Reproduce every record verbatim but drop the pictures.

Items from a dataset:

☆ ☆ ☆ ☆

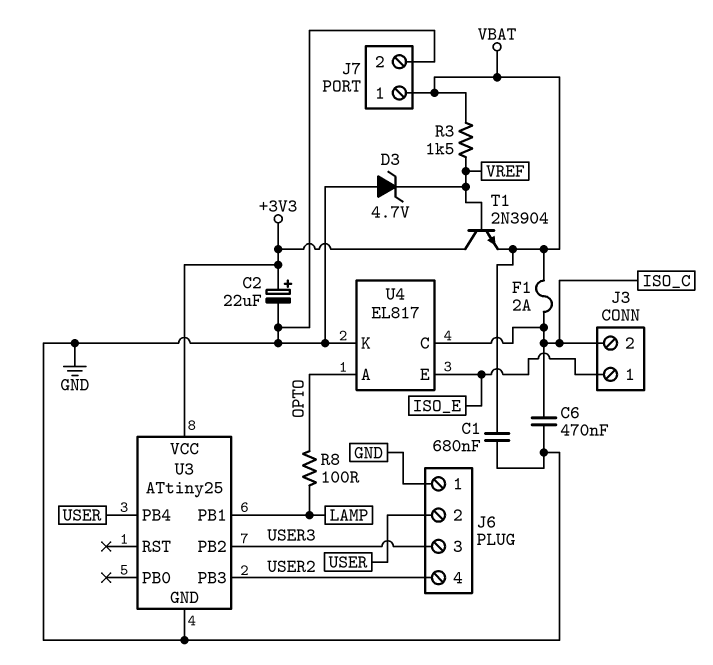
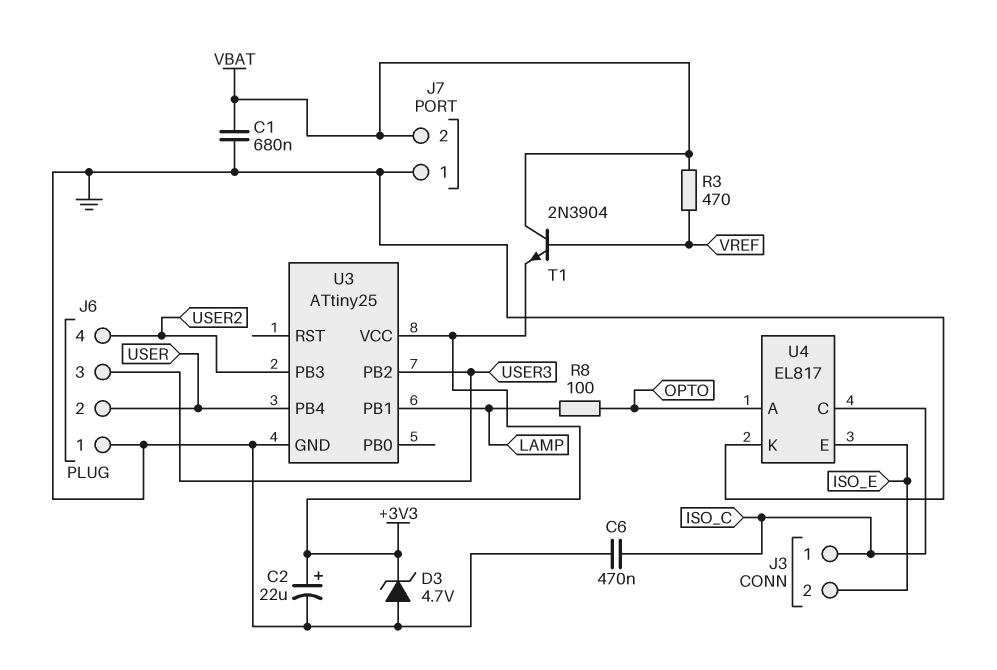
D3: zener 4.7V (A GND, K VREF) -> zener 4.7V (A GND, K +3V3)
F1: 2A (ISO_C, VBAT) -> none
J3 pin 1: ISO_E -> ISO_C
J3 pin 2: ISO_C -> ISO_E
J7 pin 1: VBAT -> GND
J7 pin 2: GND -> VBAT
R3: 1.5k (VBAT, VREF) -> 470 (VBAT, VREF)
T1: NPN 2N3904 (B VREF, C +3V3, E VBAT) -> NPN 2N3904 (B VREF, C VBAT, E +3V3)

☆ ☆ ☆ ☆

> **RESPONSE TO THE EXERCISE**
D3: zener 4.7V (A GND, K VREF) -> zener 4.7V (A GND, K +3V3)
F1: 2A (ISO_C, VBAT) -> none
J3 pin 1: ISO_E -> ISO_C
J3 pin 2: ISO_C -> ISO_E
J7 pin 1: VBAT -> GND
J7 pin 2: GND -> VBAT
R3: 1.5k (VBAT, VREF) -> 470 (VBAT, VREF)
T1: NPN 2N3904 (B VREF, C +3V3, E VBAT) -> NPN 2N3904 (B VREF, C VBAT, E +3V3)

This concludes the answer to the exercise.